- **What is being asked**
When you reach the line containing "(617, 287) = (482, 264): red", start transcribing exactly and continue through the last line of the data, skipping every picture.

#####

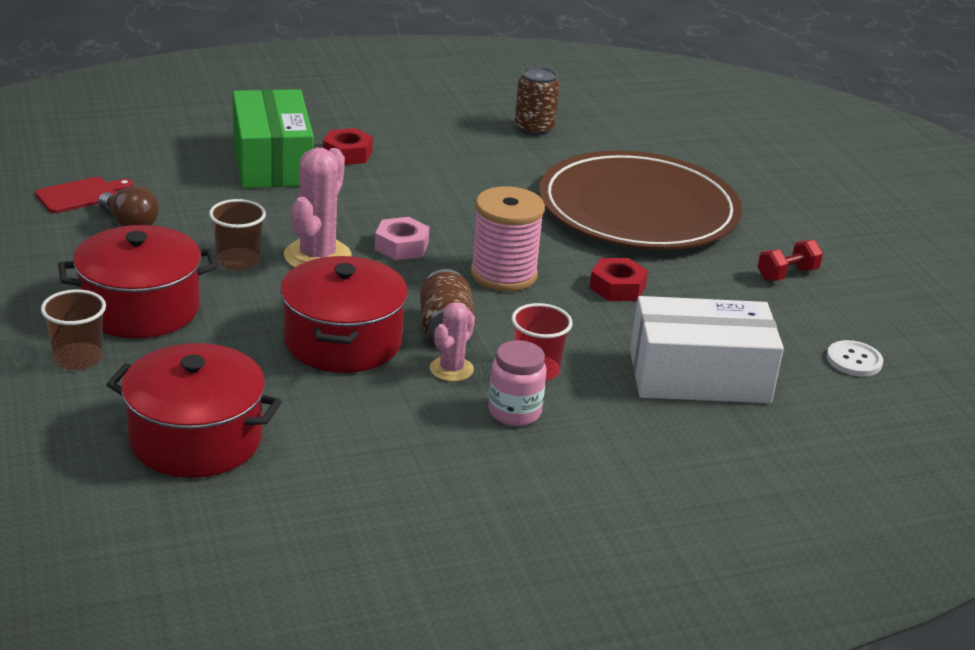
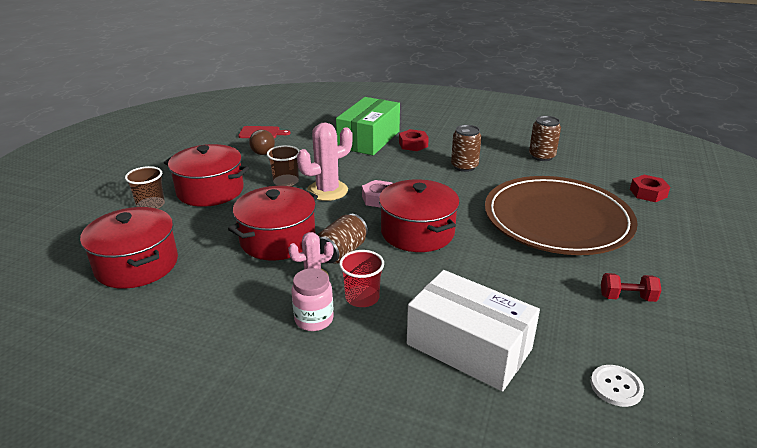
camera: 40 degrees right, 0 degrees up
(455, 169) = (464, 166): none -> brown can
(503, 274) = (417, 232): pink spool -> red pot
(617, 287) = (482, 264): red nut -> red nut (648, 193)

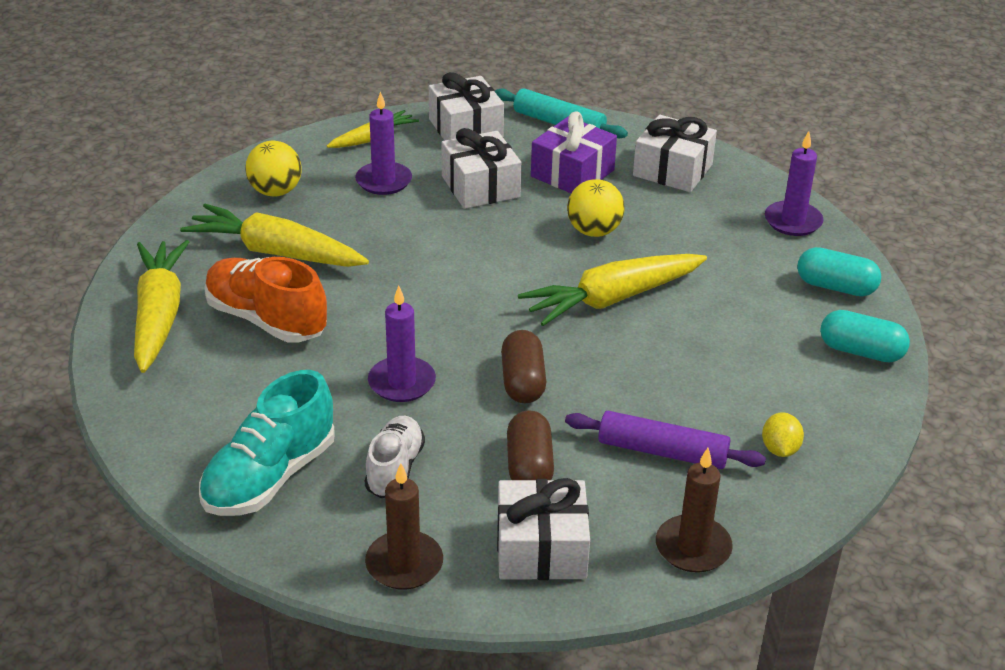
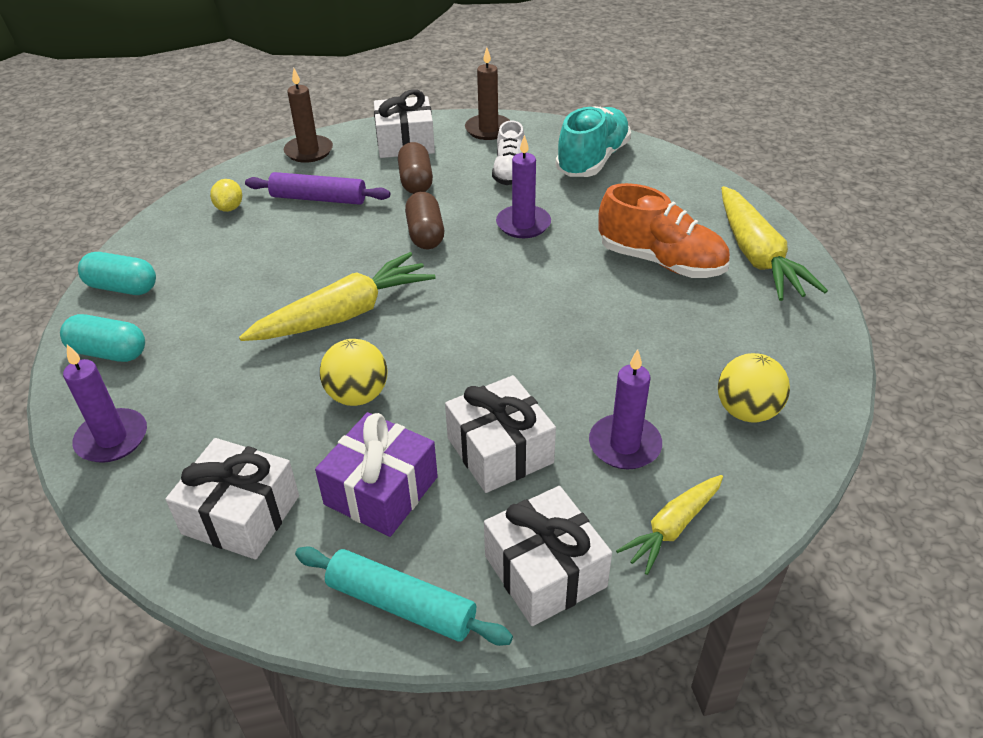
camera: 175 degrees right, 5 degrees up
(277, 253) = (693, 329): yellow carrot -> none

#####

- **Result of this task**
(617, 287) = (482, 264): red nut -> red nut (648, 193)

camera: 175 degrees right, 5 degrees up
(277, 253) = (693, 329): yellow carrot -> none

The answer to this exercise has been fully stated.